TASK INSTRUCTIONS
An exact copy of every record below is required, with the pictures left out.

MATERIAL FOR THIS TASK
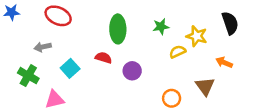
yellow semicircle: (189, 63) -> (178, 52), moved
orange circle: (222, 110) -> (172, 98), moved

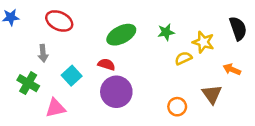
green ellipse: (118, 29) -> (121, 35), turned 64
gray arrow: (43, 47) -> (43, 53), turned -84
purple circle: (132, 71) -> (116, 92), moved, size x1.6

SOLUTION BELOW
yellow semicircle: (189, 63) -> (178, 52), moved
orange circle: (222, 110) -> (172, 98), moved

green ellipse: (118, 29) -> (121, 35), turned 64
gray arrow: (43, 47) -> (43, 53), turned -84
purple circle: (132, 71) -> (116, 92), moved, size x1.6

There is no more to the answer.